__What is needed__
What you return must match the listing below character for character, minus any pictures.

__Working data__
========================================

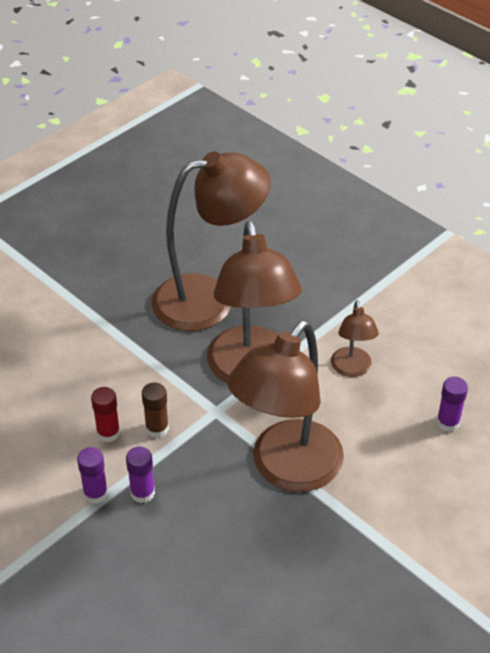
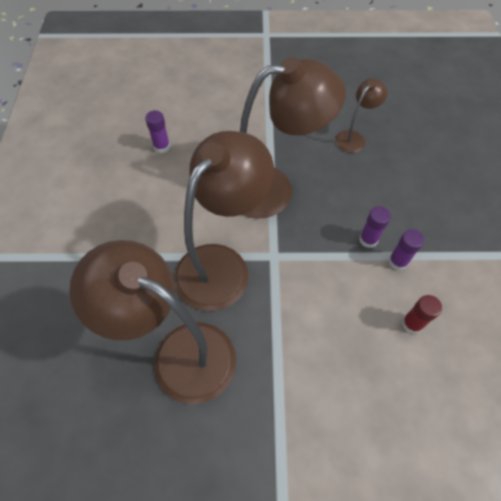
camera: 135 degrees left, 15 degrees up
(108, 433) = (356, 298): red glue stick -> red glue stick (412, 324)
(157, 428) = (322, 274): brown glue stick -> none
(352, 369) = (164, 215): brown lamp -> brown lamp (354, 138)

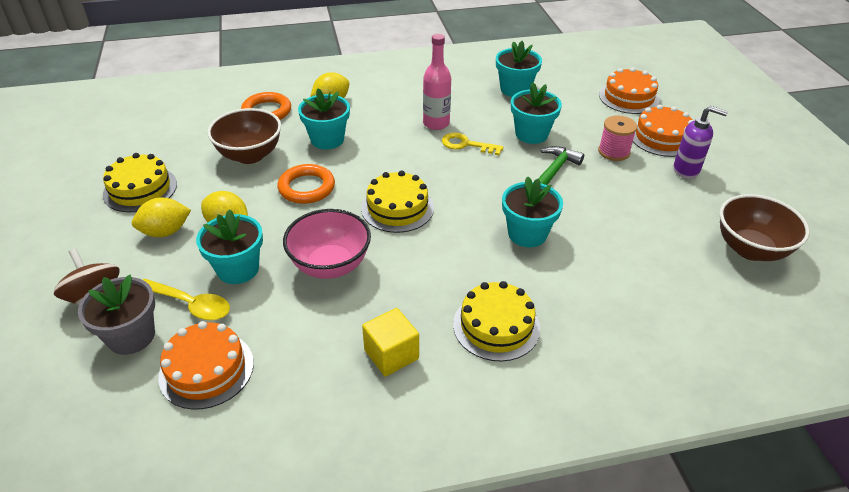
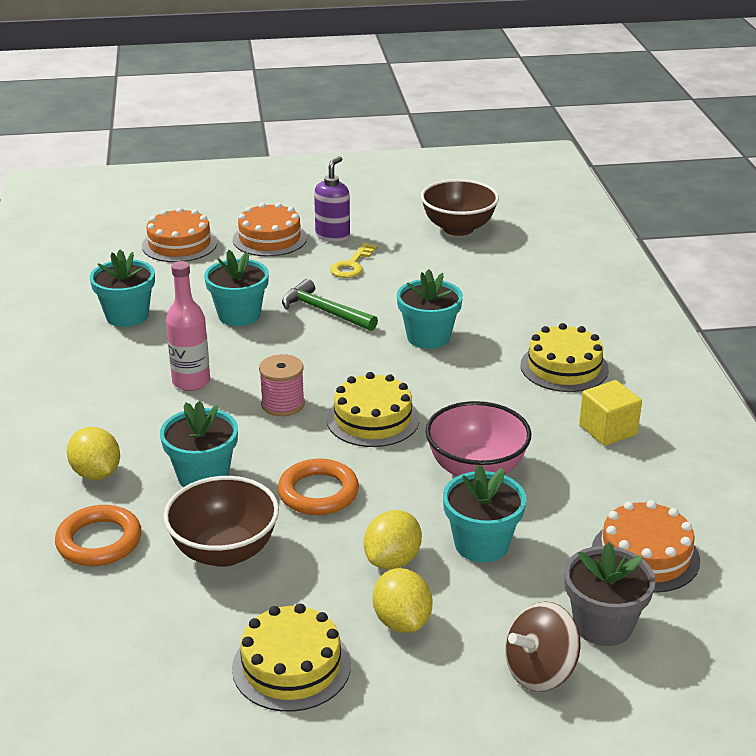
camera: 85 degrees left, 10 degrees down
(190, 304) = (546, 579): yellow spoon -> none
(466, 144) = (249, 362): yellow key -> yellow key (352, 265)
(614, 152) = (290, 269): pink spool -> pink spool (283, 404)

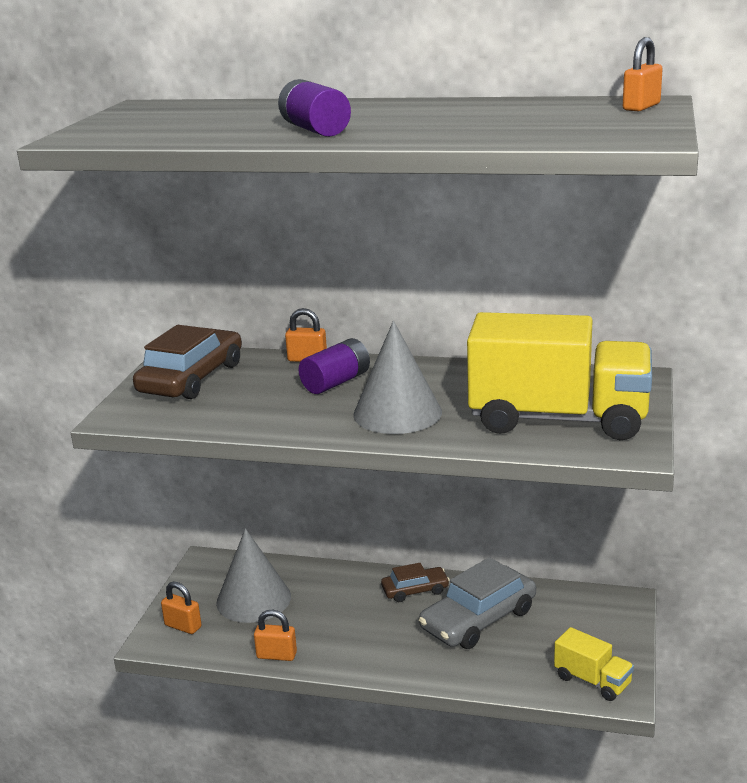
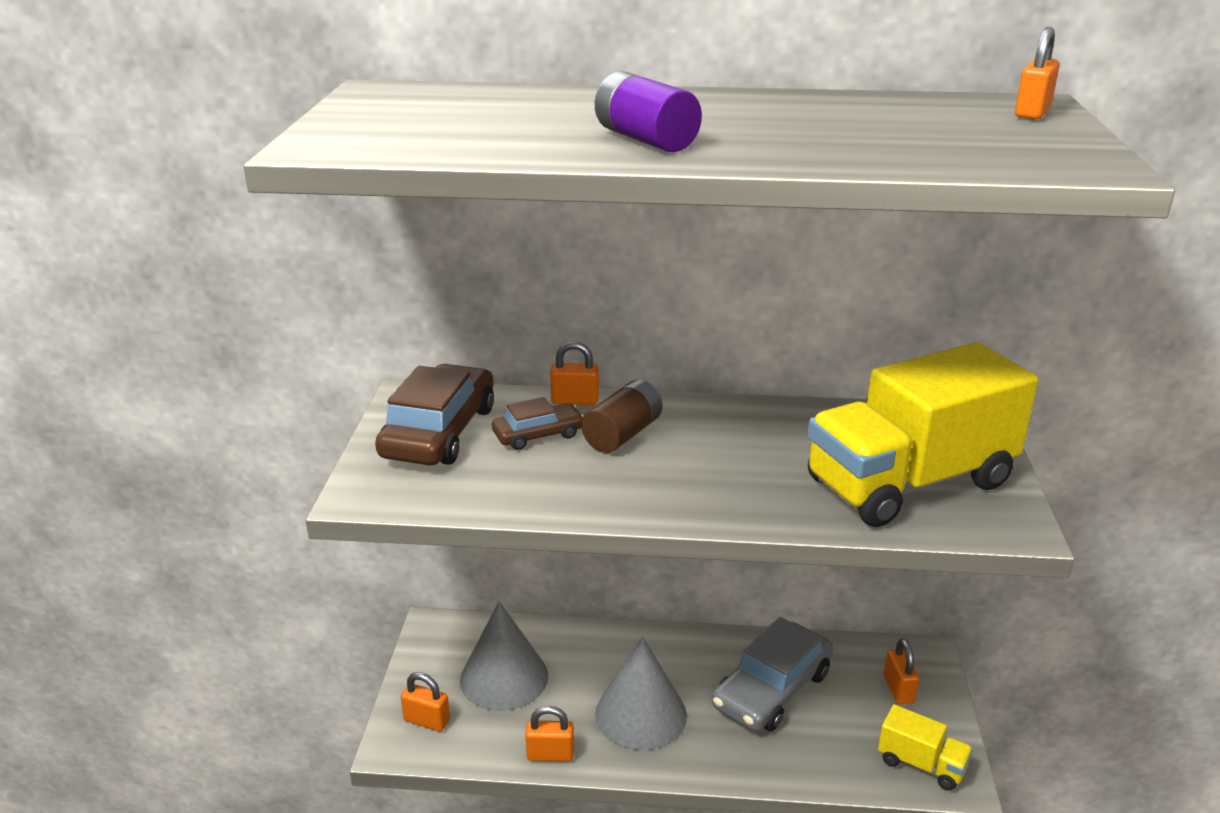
camera: 10 degrees left, 5 degrees up
(336, 382) = (622, 434): purple battery -> brown battery
(397, 413) = (714, 479): grey cone -> grey cone (641, 714)
(415, 590) = (690, 654): brown car -> brown car (538, 435)
(558, 419) = (909, 483): yellow truck -> yellow truck turned 150 degrees clockwise
(591, 625) = (898, 689): none -> orange padlock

========================================

__Result__
camera: 135 degrees left, 15 degrees up
(108, 433) = (356, 298): red glue stick -> red glue stick (412, 324)
(157, 428) = (322, 274): brown glue stick -> none
(352, 369) = (164, 215): brown lamp -> brown lamp (354, 138)

camera: 85 degrees left, 10 degrees down
(190, 304) = (546, 579): yellow spoon -> none
(466, 144) = (249, 362): yellow key -> yellow key (352, 265)
(614, 152) = (290, 269): pink spool -> pink spool (283, 404)

camera: 10 degrees left, 5 degrees up
(336, 382) = (622, 434): purple battery -> brown battery
(397, 413) = (714, 479): grey cone -> grey cone (641, 714)
(415, 590) = (690, 654): brown car -> brown car (538, 435)
(558, 419) = (909, 483): yellow truck -> yellow truck turned 150 degrees clockwise
(591, 625) = (898, 689): none -> orange padlock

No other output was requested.